§ WORK TO BE COMPLETED
Nothing outside the range below should be printed. Output exactly the lines from the line with "orange duck [494,153,561,228] -> none" to the line with "camera: 140 degrees left, 15 degrees down", both included.

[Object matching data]
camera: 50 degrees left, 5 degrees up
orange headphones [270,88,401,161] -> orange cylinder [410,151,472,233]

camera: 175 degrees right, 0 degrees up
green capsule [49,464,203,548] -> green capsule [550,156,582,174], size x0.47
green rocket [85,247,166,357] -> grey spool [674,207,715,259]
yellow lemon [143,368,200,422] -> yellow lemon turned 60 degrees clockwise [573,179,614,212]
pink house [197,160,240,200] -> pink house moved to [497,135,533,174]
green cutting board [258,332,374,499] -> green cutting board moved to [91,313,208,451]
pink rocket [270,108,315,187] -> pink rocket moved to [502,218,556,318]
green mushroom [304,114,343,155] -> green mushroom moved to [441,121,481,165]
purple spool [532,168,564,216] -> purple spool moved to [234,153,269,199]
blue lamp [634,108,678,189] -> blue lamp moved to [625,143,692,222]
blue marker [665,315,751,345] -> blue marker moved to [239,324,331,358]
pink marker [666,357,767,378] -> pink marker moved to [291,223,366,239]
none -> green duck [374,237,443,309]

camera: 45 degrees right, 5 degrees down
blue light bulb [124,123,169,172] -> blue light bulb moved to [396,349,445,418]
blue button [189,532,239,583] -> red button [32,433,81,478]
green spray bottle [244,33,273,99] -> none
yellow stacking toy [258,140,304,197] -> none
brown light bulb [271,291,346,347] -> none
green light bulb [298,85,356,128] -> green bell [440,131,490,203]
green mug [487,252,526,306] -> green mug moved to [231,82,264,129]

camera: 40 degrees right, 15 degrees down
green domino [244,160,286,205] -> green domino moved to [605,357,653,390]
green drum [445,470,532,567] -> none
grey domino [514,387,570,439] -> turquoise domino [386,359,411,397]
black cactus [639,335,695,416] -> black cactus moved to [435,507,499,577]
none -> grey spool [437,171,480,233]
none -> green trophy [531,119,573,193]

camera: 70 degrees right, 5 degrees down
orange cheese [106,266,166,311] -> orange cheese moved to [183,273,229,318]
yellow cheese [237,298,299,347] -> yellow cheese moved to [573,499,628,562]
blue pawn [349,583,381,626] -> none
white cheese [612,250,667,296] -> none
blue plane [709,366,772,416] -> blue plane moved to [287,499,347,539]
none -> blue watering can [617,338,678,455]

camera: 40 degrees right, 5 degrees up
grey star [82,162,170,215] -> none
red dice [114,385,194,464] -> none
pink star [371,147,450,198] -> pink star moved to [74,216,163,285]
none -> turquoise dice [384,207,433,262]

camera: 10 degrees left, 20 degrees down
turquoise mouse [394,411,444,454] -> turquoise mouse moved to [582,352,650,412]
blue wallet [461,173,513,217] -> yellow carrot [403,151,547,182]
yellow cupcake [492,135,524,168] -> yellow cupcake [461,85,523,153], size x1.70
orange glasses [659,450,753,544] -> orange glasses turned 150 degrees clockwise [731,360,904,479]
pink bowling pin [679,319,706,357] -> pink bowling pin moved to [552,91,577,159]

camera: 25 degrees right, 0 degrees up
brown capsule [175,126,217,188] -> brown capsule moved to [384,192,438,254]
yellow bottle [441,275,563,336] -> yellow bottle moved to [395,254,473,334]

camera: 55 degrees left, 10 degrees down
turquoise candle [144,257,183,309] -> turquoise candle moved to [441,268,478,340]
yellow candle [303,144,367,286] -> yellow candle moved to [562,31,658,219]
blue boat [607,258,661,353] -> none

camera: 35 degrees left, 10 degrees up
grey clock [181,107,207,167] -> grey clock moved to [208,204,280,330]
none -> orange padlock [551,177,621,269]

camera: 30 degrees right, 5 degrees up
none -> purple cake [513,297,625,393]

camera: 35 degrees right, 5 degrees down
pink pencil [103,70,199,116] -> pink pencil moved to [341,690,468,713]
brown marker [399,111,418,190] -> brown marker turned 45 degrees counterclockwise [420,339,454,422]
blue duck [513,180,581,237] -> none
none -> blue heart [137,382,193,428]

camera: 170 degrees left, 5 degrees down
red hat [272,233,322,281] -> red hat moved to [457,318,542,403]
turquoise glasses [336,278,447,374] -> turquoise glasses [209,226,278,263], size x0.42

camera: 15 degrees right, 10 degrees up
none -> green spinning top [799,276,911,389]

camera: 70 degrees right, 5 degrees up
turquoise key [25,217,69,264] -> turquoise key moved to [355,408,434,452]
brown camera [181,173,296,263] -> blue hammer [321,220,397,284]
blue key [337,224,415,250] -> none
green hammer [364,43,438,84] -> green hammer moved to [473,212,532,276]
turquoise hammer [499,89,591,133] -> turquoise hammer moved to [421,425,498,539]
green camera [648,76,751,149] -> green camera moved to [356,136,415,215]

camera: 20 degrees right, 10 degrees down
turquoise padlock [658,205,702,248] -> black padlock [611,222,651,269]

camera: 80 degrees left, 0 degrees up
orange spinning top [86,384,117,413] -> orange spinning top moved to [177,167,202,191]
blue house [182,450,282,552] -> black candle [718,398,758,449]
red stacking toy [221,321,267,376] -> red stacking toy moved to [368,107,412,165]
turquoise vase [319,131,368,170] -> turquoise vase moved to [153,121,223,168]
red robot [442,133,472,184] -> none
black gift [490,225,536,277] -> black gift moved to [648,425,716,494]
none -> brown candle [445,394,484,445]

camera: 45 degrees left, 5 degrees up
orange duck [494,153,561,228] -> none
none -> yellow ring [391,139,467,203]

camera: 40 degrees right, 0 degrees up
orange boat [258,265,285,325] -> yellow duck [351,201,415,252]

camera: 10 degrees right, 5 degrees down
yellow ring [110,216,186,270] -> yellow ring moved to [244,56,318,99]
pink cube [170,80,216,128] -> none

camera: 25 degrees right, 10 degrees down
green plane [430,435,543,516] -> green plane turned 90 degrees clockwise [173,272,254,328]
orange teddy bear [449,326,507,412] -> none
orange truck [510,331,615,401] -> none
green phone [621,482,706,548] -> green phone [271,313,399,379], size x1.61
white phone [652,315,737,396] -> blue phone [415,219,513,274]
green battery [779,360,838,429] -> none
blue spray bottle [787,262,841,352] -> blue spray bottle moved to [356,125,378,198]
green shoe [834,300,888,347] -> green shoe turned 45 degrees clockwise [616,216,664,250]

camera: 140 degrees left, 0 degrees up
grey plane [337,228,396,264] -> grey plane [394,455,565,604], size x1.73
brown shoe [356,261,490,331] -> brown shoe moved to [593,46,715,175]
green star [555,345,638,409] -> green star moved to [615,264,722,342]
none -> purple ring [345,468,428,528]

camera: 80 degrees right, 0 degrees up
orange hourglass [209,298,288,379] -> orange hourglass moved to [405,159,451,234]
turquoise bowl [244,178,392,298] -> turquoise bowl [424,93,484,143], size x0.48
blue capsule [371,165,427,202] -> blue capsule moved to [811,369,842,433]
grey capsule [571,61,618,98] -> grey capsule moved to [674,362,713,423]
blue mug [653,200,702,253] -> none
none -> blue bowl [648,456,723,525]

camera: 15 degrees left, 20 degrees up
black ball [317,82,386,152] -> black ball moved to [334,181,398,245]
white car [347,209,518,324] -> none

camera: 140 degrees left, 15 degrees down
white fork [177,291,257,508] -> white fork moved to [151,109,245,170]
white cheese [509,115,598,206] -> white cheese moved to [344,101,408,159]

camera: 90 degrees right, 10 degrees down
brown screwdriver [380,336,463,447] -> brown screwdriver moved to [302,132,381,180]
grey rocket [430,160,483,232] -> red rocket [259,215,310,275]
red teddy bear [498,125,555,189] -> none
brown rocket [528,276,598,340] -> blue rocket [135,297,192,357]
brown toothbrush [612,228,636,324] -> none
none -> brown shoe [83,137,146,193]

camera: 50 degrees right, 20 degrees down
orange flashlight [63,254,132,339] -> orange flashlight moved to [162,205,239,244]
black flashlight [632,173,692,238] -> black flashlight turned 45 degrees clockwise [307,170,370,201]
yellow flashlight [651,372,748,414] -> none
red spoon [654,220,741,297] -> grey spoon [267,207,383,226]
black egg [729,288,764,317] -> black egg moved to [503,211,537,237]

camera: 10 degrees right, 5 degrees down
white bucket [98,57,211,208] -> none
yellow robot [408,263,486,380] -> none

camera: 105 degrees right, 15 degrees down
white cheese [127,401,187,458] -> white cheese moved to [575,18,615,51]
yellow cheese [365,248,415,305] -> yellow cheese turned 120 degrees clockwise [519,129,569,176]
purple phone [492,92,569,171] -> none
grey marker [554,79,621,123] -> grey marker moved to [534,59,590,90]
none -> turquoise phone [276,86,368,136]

§ RESPONSE BELOW
orange duck [494,153,561,228] -> none
none -> yellow ring [391,139,467,203]

camera: 40 degrees right, 0 degrees up
orange boat [258,265,285,325] -> yellow duck [351,201,415,252]

camera: 10 degrees right, 5 degrees down
yellow ring [110,216,186,270] -> yellow ring moved to [244,56,318,99]
pink cube [170,80,216,128] -> none

camera: 25 degrees right, 10 degrees down
green plane [430,435,543,516] -> green plane turned 90 degrees clockwise [173,272,254,328]
orange teddy bear [449,326,507,412] -> none
orange truck [510,331,615,401] -> none
green phone [621,482,706,548] -> green phone [271,313,399,379], size x1.61
white phone [652,315,737,396] -> blue phone [415,219,513,274]
green battery [779,360,838,429] -> none
blue spray bottle [787,262,841,352] -> blue spray bottle moved to [356,125,378,198]
green shoe [834,300,888,347] -> green shoe turned 45 degrees clockwise [616,216,664,250]

camera: 140 degrees left, 0 degrees up
grey plane [337,228,396,264] -> grey plane [394,455,565,604], size x1.73
brown shoe [356,261,490,331] -> brown shoe moved to [593,46,715,175]
green star [555,345,638,409] -> green star moved to [615,264,722,342]
none -> purple ring [345,468,428,528]

camera: 80 degrees right, 0 degrees up
orange hourglass [209,298,288,379] -> orange hourglass moved to [405,159,451,234]
turquoise bowl [244,178,392,298] -> turquoise bowl [424,93,484,143], size x0.48
blue capsule [371,165,427,202] -> blue capsule moved to [811,369,842,433]
grey capsule [571,61,618,98] -> grey capsule moved to [674,362,713,423]
blue mug [653,200,702,253] -> none
none -> blue bowl [648,456,723,525]

camera: 15 degrees left, 20 degrees up
black ball [317,82,386,152] -> black ball moved to [334,181,398,245]
white car [347,209,518,324] -> none

camera: 140 degrees left, 15 degrees down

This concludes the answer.